START Record extracts
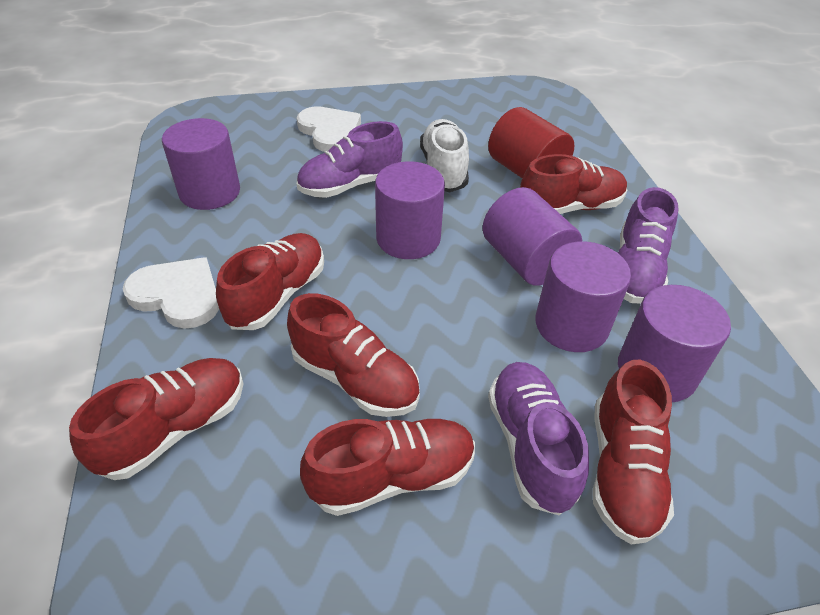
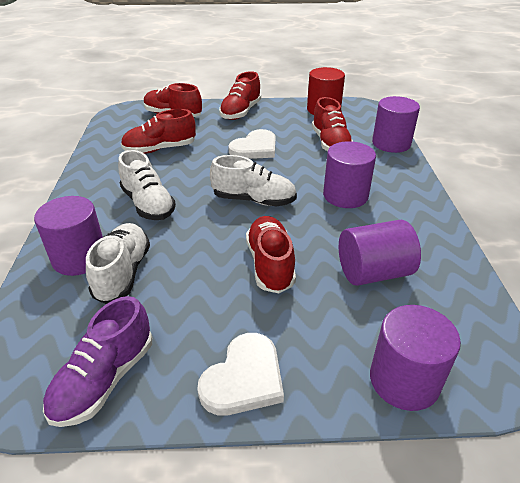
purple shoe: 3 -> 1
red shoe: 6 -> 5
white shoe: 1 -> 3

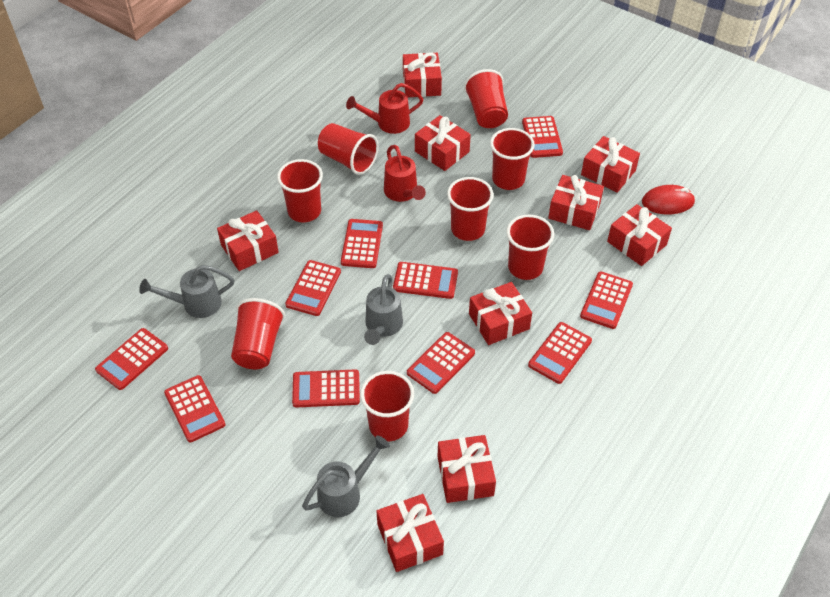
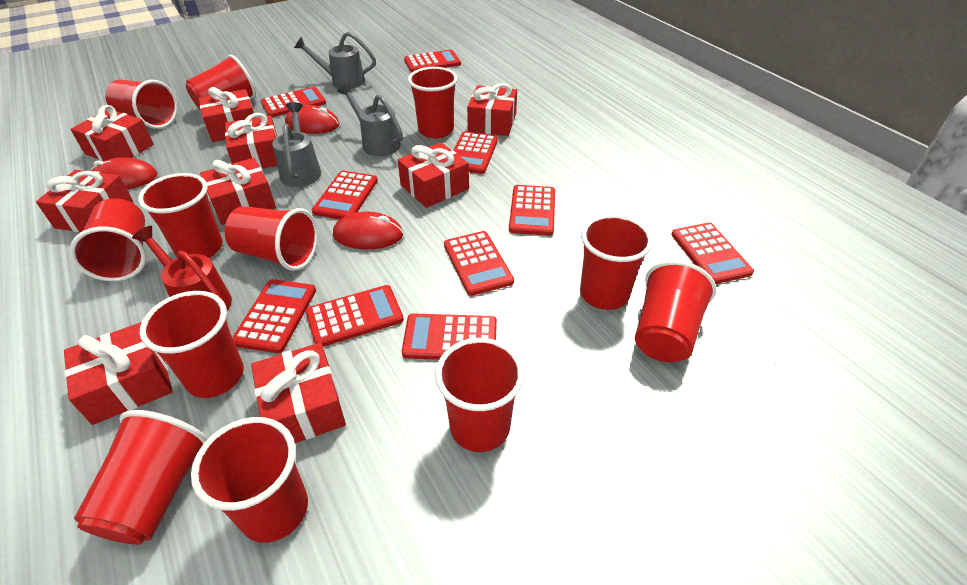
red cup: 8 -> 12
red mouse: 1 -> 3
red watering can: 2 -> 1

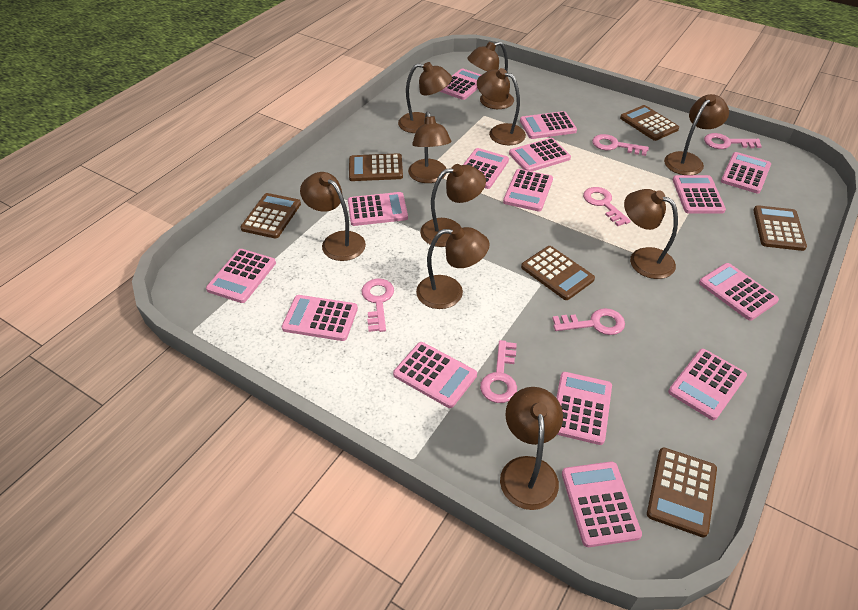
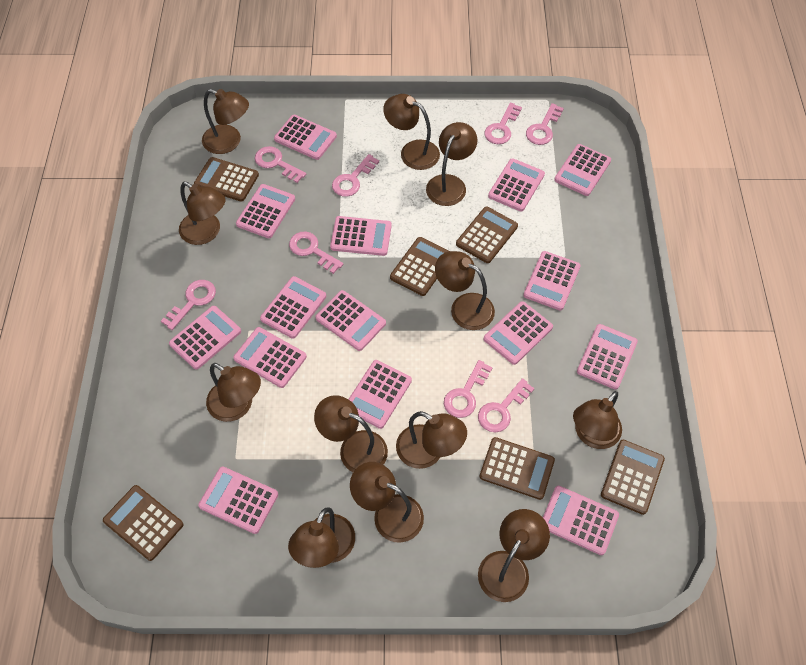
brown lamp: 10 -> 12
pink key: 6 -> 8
END Record extracts
START Record extracts
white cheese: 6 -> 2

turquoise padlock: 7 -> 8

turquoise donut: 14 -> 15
END Record extracts
» **What the exercise asks**:
With the pictures removed from your copy, retype the lines above from the one that contains "purple shoe: 3 -> 1" through the one that contains "pink key: 6 -> 8", exactly.

» **Answer space**:
purple shoe: 3 -> 1
red shoe: 6 -> 5
white shoe: 1 -> 3

red cup: 8 -> 12
red mouse: 1 -> 3
red watering can: 2 -> 1

brown lamp: 10 -> 12
pink key: 6 -> 8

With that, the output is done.